→ Task to carry out: Print back each record unchanged, without pictures.

** Data in this exercise follows **

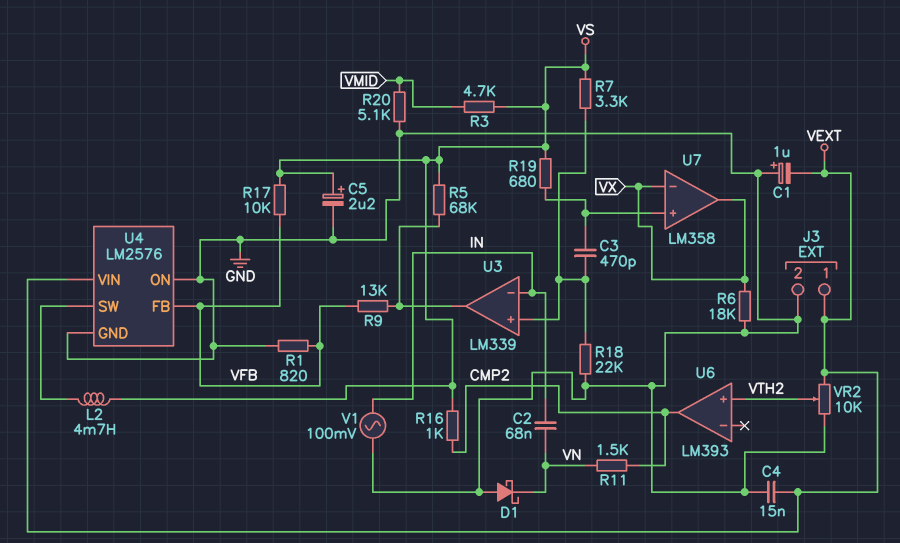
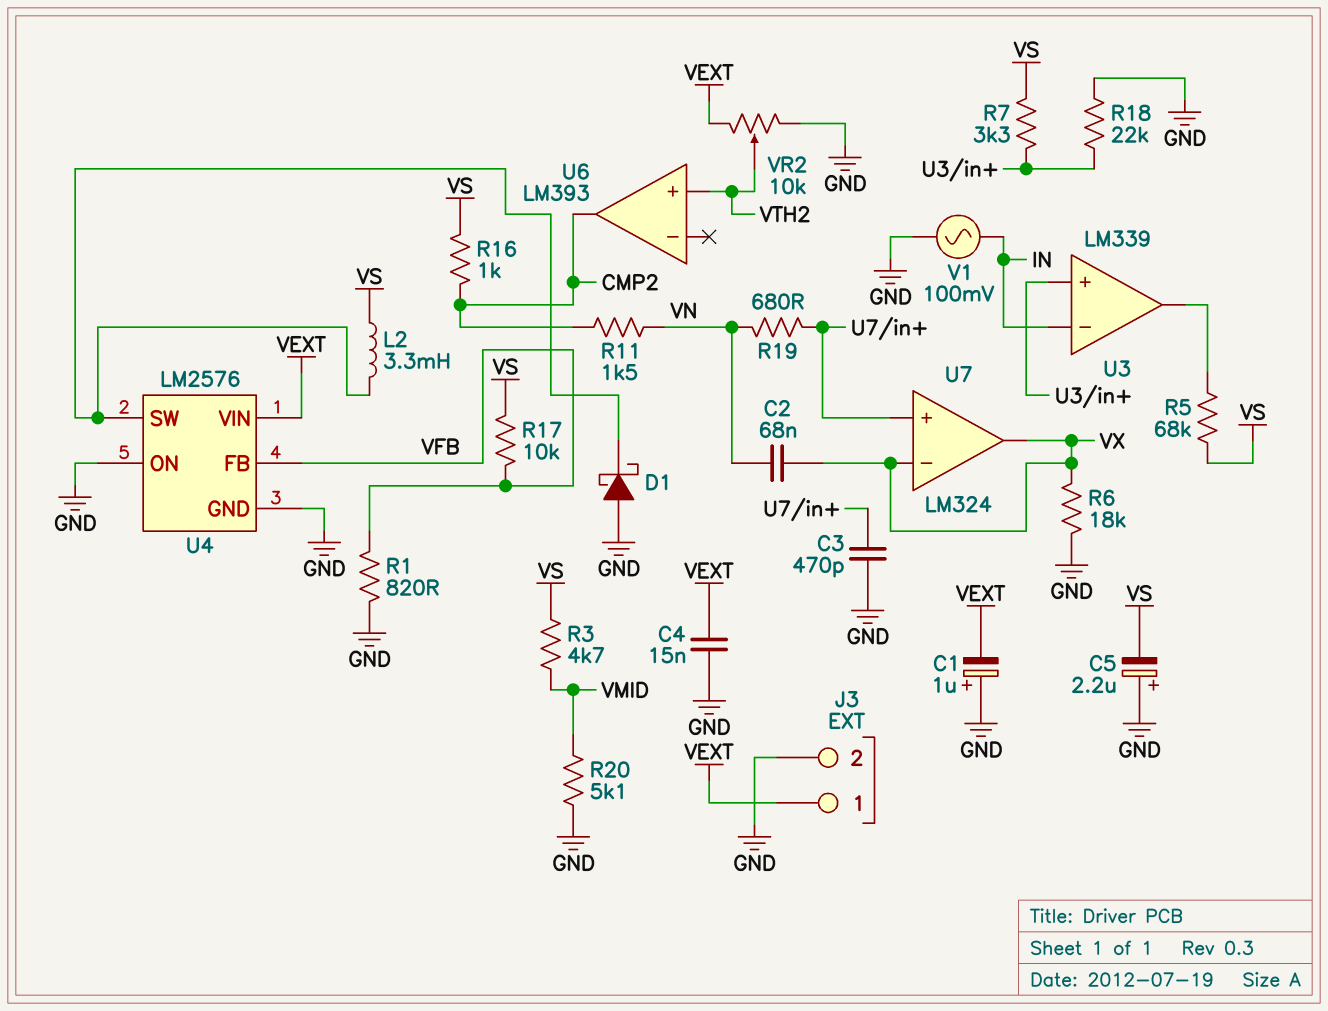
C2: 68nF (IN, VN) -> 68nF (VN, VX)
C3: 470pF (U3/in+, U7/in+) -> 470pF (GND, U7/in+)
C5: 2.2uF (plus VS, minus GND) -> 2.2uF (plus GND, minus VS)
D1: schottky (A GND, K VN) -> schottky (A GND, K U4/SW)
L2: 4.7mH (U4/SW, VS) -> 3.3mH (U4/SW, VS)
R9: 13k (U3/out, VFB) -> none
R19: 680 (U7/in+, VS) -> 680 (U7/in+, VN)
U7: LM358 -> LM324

** End of Data in this exercise **

→ Solved problem:
C2: 68nF (IN, VN) -> 68nF (VN, VX)
C3: 470pF (U3/in+, U7/in+) -> 470pF (GND, U7/in+)
C5: 2.2uF (plus VS, minus GND) -> 2.2uF (plus GND, minus VS)
D1: schottky (A GND, K VN) -> schottky (A GND, K U4/SW)
L2: 4.7mH (U4/SW, VS) -> 3.3mH (U4/SW, VS)
R9: 13k (U3/out, VFB) -> none
R19: 680 (U7/in+, VS) -> 680 (U7/in+, VN)
U7: LM358 -> LM324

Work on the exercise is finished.